TASK DATA>
◇ ◇ ◇ ◇ ◇

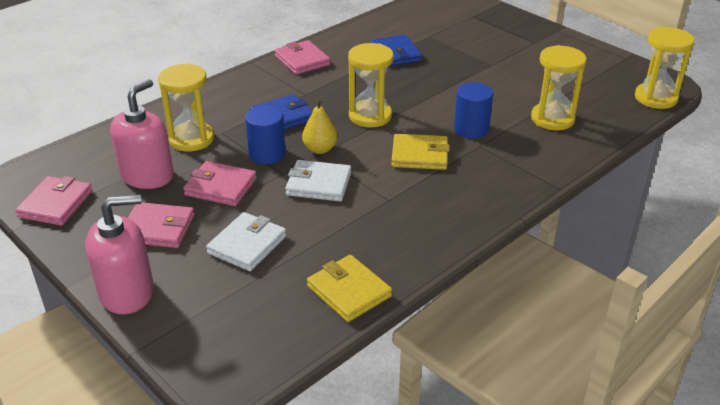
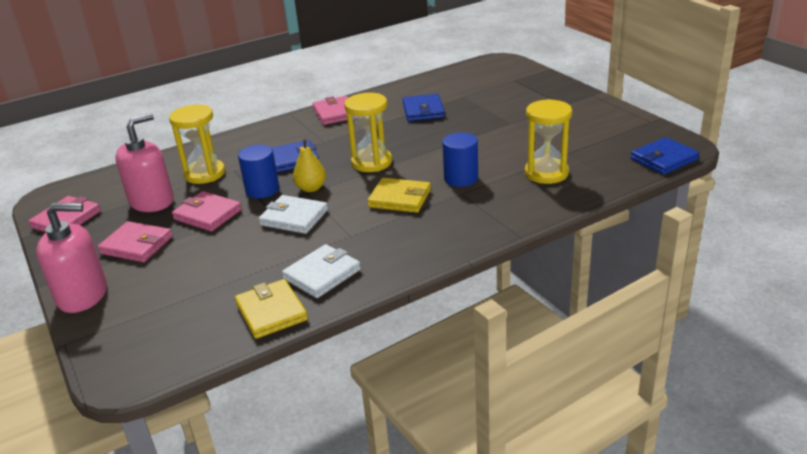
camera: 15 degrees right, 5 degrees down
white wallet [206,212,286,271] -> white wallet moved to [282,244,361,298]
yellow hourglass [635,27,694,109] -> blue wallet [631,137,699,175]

◇ ◇ ◇ ◇ ◇

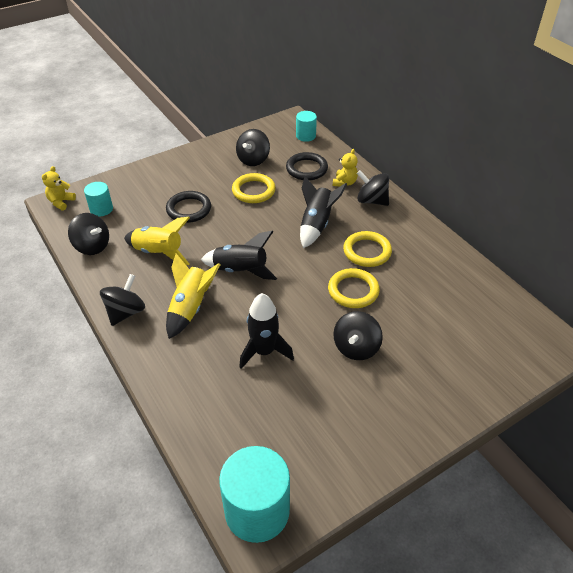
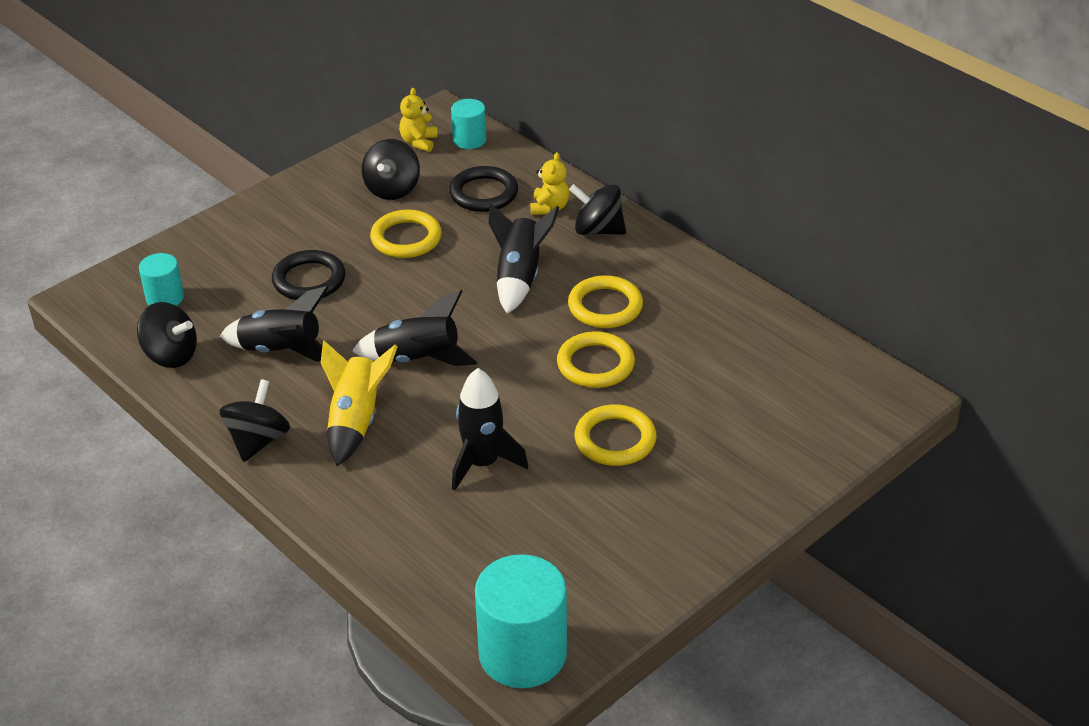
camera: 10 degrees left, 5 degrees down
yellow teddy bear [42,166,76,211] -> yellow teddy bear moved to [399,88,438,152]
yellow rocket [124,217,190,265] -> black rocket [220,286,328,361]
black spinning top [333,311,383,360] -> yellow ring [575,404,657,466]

◇ ◇ ◇ ◇ ◇

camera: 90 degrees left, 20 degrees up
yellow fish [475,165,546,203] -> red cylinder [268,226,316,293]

◇ ◇ ◇ ◇ ◇

TO DO>
Within the listing above, locate the line containing "camera: 15 degrees right, 5 degrees down" and the line containing "yellow hourglass [635,27,694,109]". Reproduce those two lines and all lines between them exactly, with nothing added.

PROBLEM SOLUTION>
camera: 15 degrees right, 5 degrees down
white wallet [206,212,286,271] -> white wallet moved to [282,244,361,298]
yellow hourglass [635,27,694,109] -> blue wallet [631,137,699,175]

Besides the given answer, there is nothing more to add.